(Object change listings)

..............................

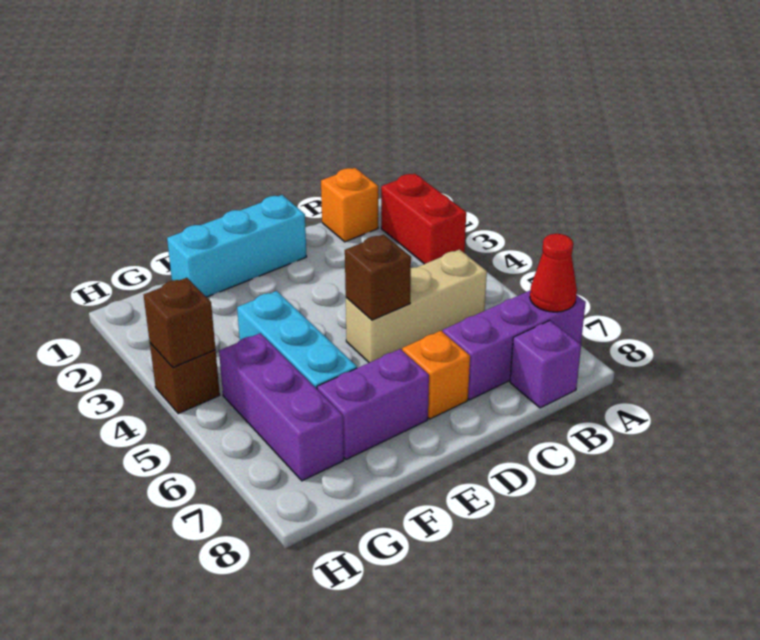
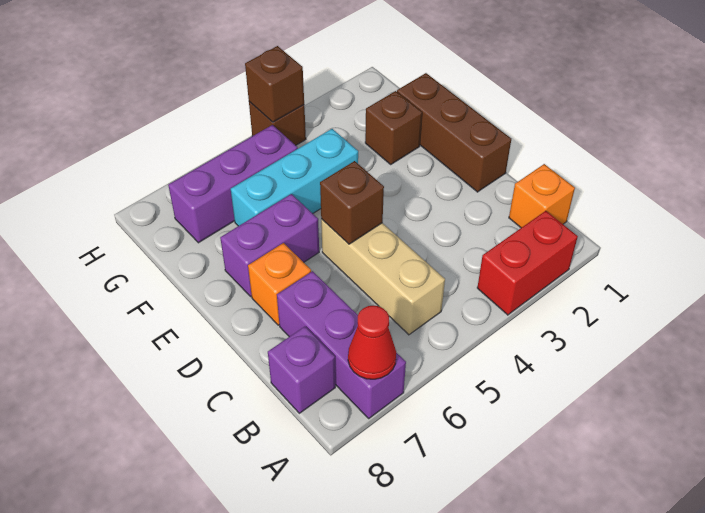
cyan 1x3 brick [167,195,307,297] -> brown 1x3 brick [397,73,511,192]
purple 1x2 brick [317,349,429,460] -> purple 1x2 brick turned to [220,194,319,296]
none -> brown 1x1 brick [365,91,422,164]

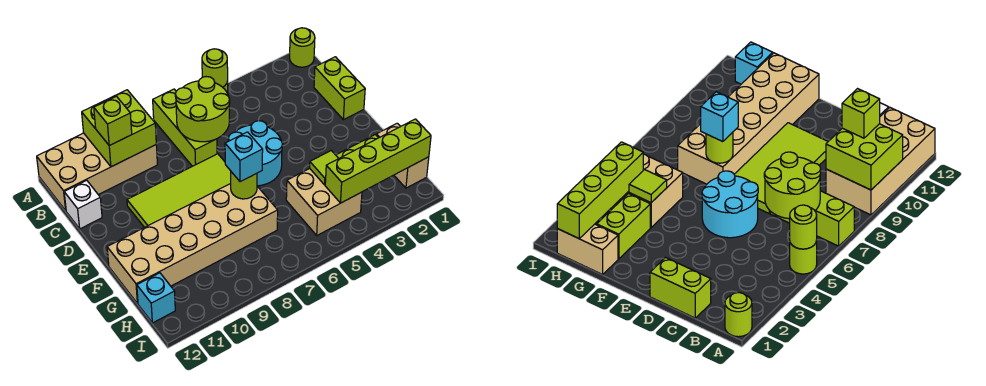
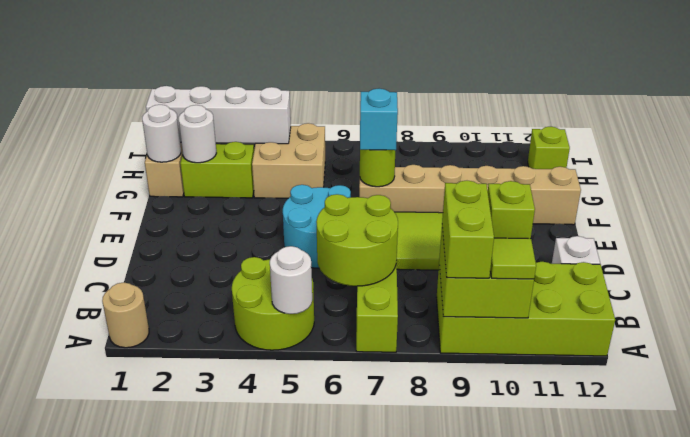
lime 1x1 round brick [290,28,315,67] -> tan 1x1 round brick [102,283,149,348]
lime 1x1 round brick [790,241,817,274] -> lime 2x2 round brick [232,257,314,350]
lime 1x1 round brick [202,49,228,87] -> white 1x1 round brick [270,246,312,314]
tan 2x4 brick [37,133,157,211] -> lime 2x4 brick [437,262,615,356]
lime 1x2 brick [314,57,365,120] -> lime 1x2 brick moved to [442,181,494,278]
tan 2x6 brick [107,184,278,304] -> tan 1x6 brick [359,165,581,225]
none -> white 1x1 round brick [142,105,181,162]
none -> white 1x1 round brick [179,105,216,163]
lime 1x1 tile [310,151,339,185] -> lime 1x1 tile moved to [490,238,536,279]
lime 1x4 brick [325,119,431,203] -> white 1x4 brick [146,86,291,144]
cyan 1x1 brick [137,273,175,323] -> lime 1x1 brick [528,127,570,169]

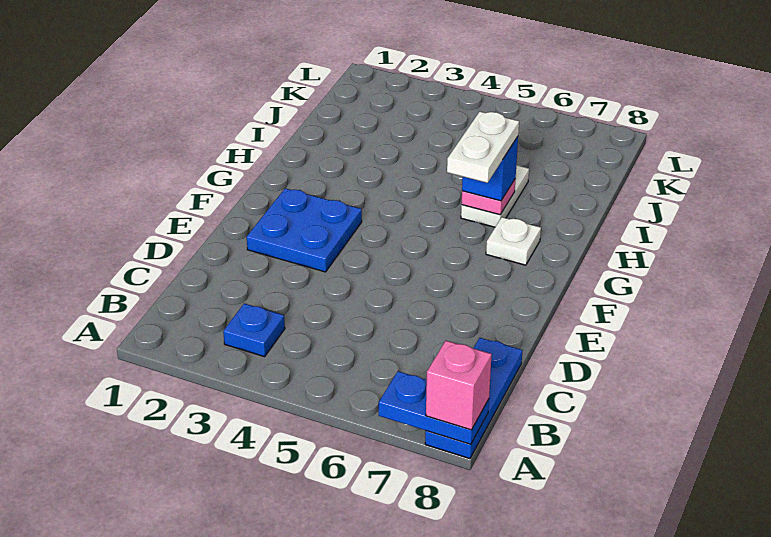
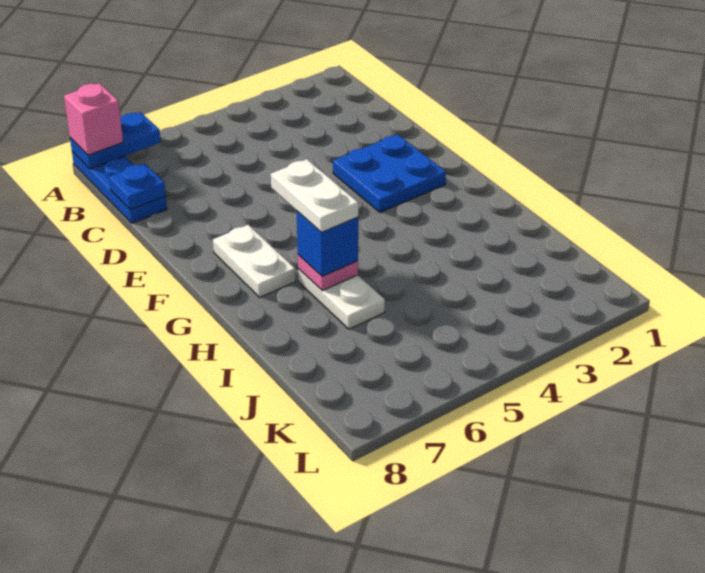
blue 1x1 plate [223,303,285,357] -> blue 1x1 plate moved to [109,163,166,210]
white 1x1 plate [486,217,541,265] -> white 1x2 plate [213,225,296,297]

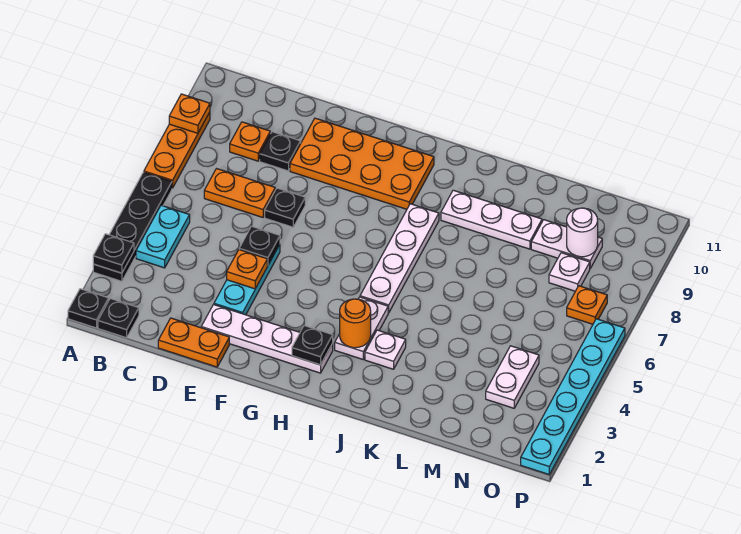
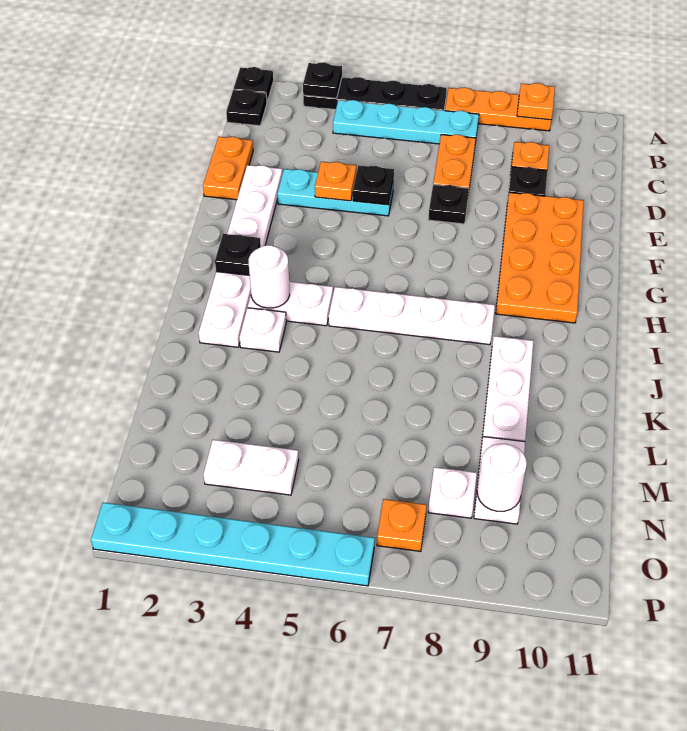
cyan 1x2 plate [136,205,190,268] -> cyan 1x4 plate [333,100,479,144]
white 1x4 plate [201,305,333,373] -> white 1x6 plate [199,165,282,347]
orange 1x1 round brick [340,299,371,348] -> white 1x1 round brick [249,245,290,308]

..............................

Task to carry out:
Take every line from the data that contains the word "cyan".

Task solution:
cyan 1x3 brick [167,195,307,297] -> brown 1x3 brick [397,73,511,192]
cyan 1x1 brick [137,273,175,323] -> lime 1x1 brick [528,127,570,169]
cyan 1x2 plate [136,205,190,268] -> cyan 1x4 plate [333,100,479,144]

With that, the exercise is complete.